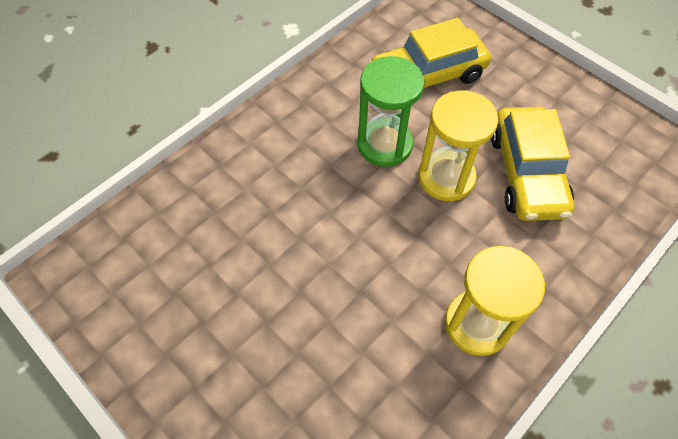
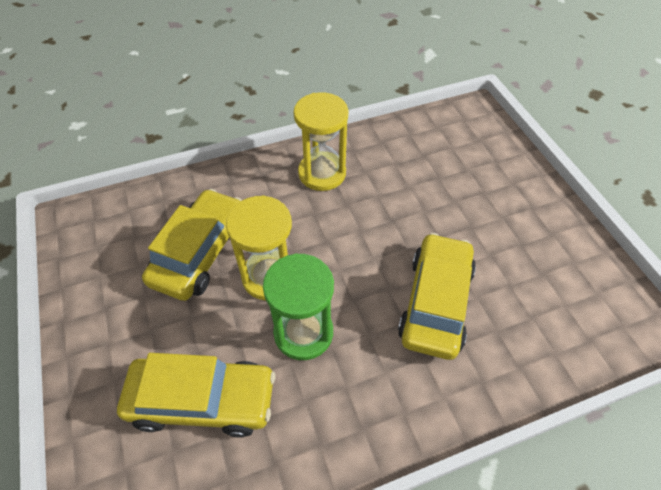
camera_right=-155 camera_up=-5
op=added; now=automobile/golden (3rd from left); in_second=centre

================

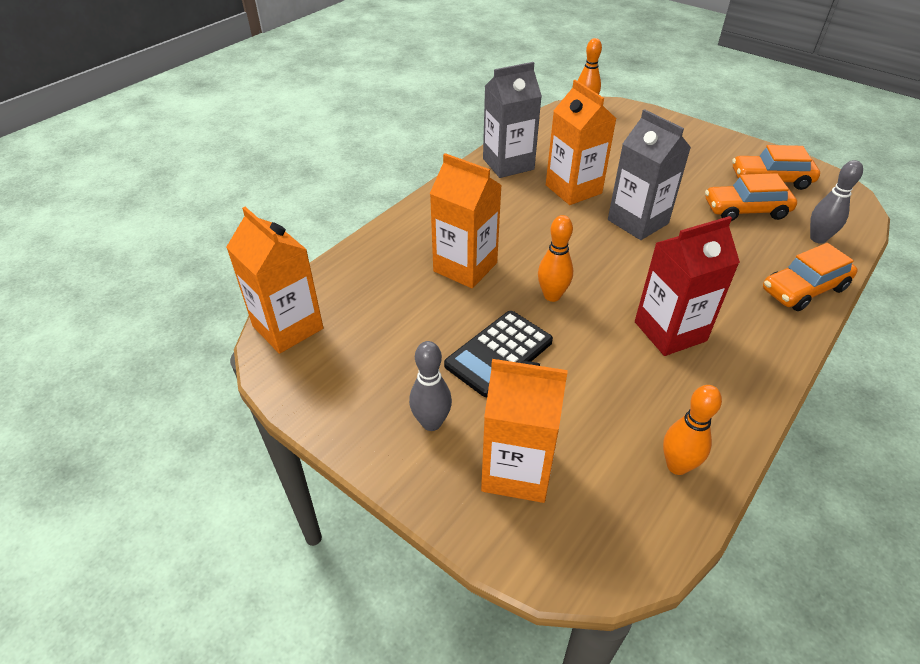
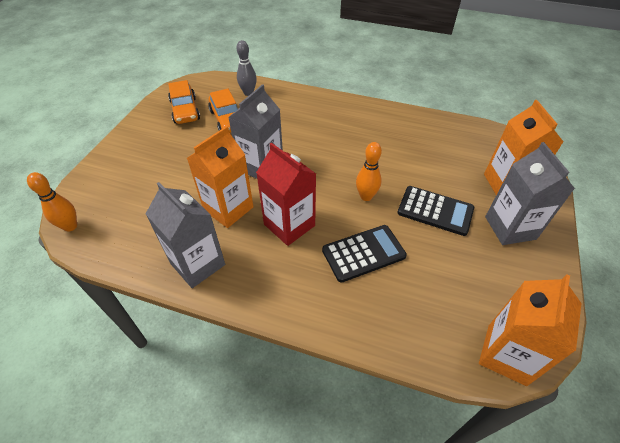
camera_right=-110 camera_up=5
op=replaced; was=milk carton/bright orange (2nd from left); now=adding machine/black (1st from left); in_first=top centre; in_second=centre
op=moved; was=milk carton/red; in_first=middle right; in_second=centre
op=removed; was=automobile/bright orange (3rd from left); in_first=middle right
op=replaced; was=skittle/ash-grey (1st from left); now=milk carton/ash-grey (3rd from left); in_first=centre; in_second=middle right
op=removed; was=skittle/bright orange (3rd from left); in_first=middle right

================

**Assignment**.
Your answer should be the lines above from the one containing "camera_right=-155 camera_up=-5" through the one containing "op=added; now=automobile/golden (3rd", copied exactly and with both ends kept.

**Expected answer**.
camera_right=-155 camera_up=-5
op=added; now=automobile/golden (3rd from left); in_second=centre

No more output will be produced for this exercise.